WORK REQUIRED:
Give back every entry exactly; drop the pictures.

──────── AVAILABLE RECORDS ────────

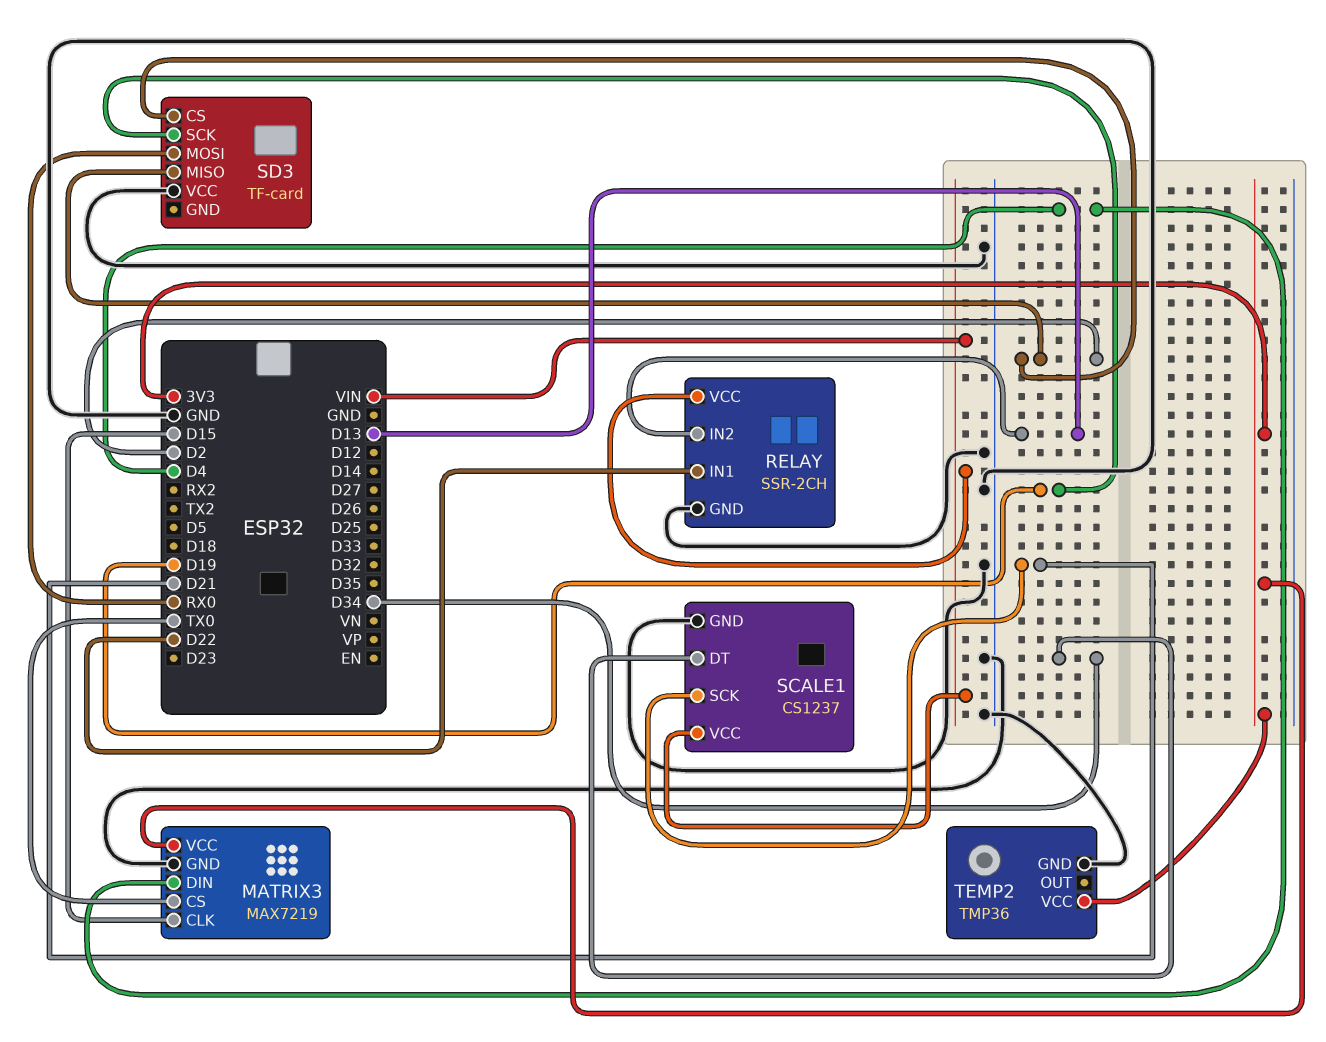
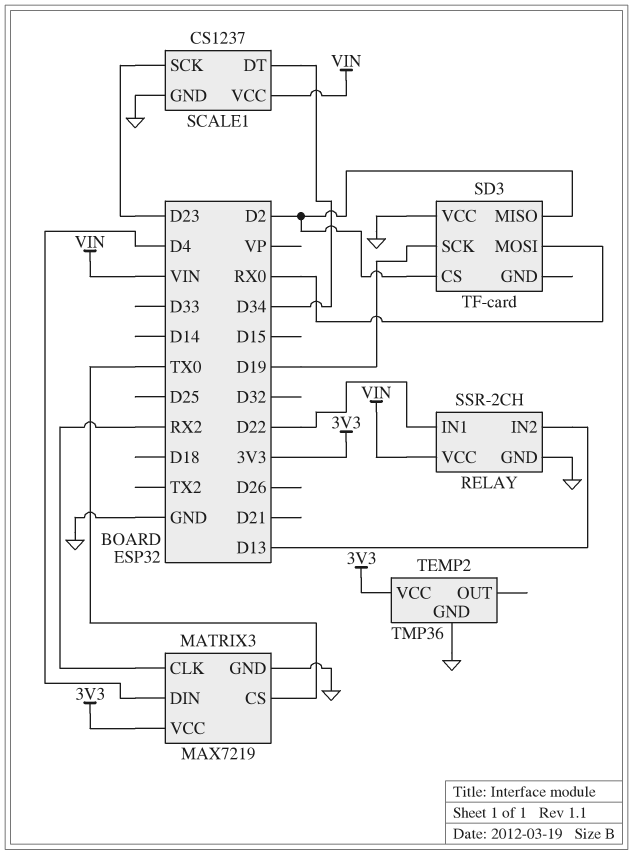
MATRIX3 pin CLK: D15 -> RX2
SCALE1 pin SCK: D21 -> D23

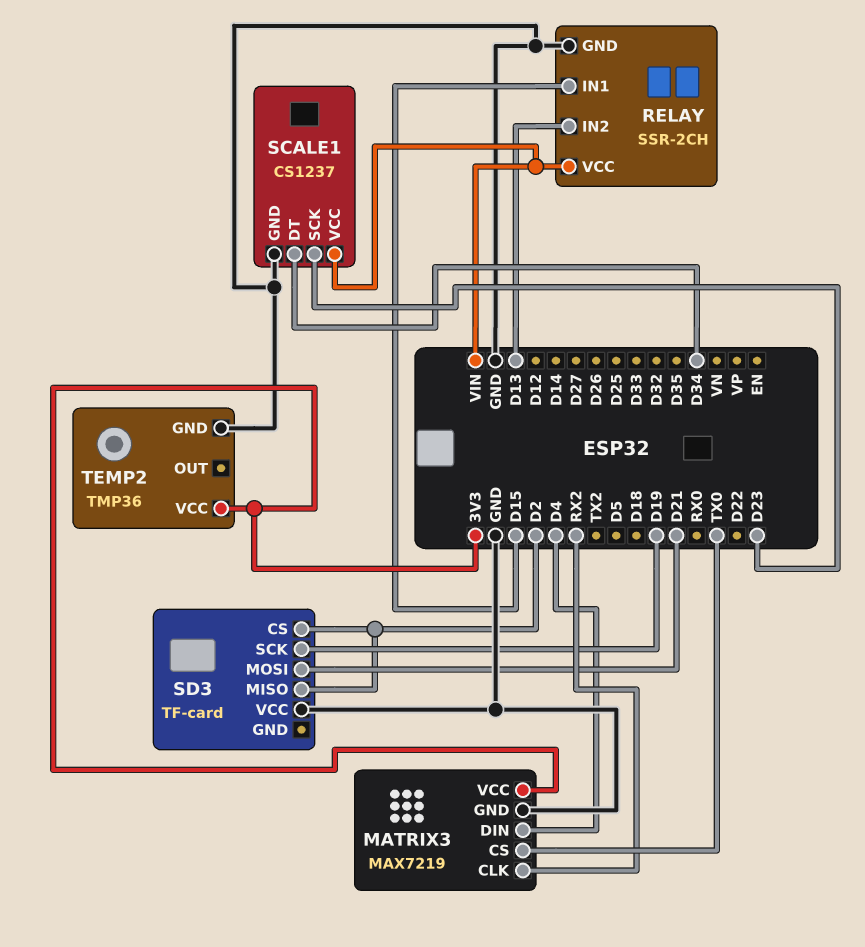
RELAY pin IN1: D22 -> D15
SD3 pin MOSI: RX0 -> D21

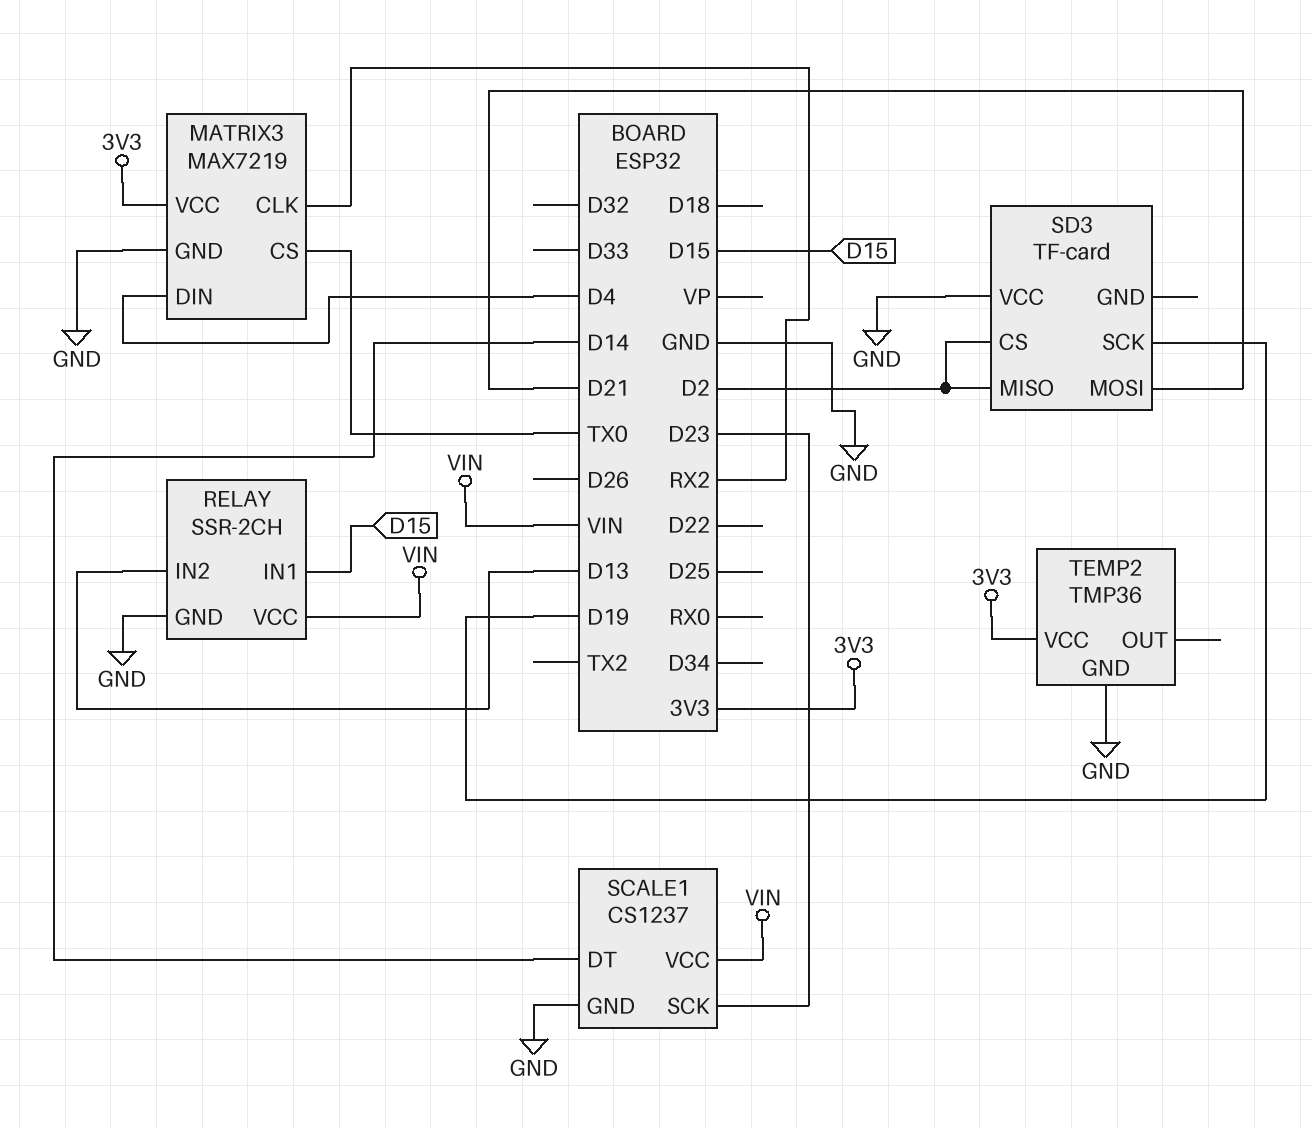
SCALE1 pin DT: D34 -> D14

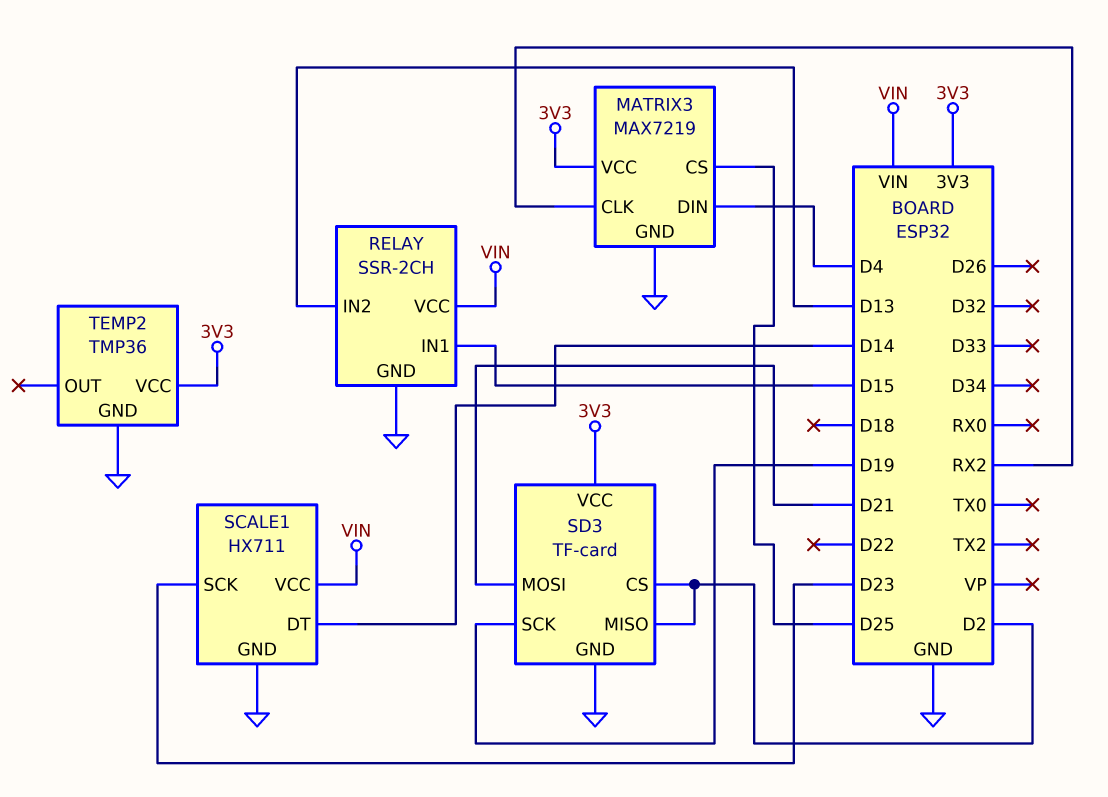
MATRIX3 pin CS: TX0 -> D25
SCALE1: CS1237 -> HX711
SD3 pin GND: none -> GND
SD3 pin VCC: GND -> 3V3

────────

ANSWER BOX:
MATRIX3 pin CLK: D15 -> RX2
SCALE1 pin SCK: D21 -> D23

RELAY pin IN1: D22 -> D15
SD3 pin MOSI: RX0 -> D21

SCALE1 pin DT: D34 -> D14

MATRIX3 pin CS: TX0 -> D25
SCALE1: CS1237 -> HX711
SD3 pin GND: none -> GND
SD3 pin VCC: GND -> 3V3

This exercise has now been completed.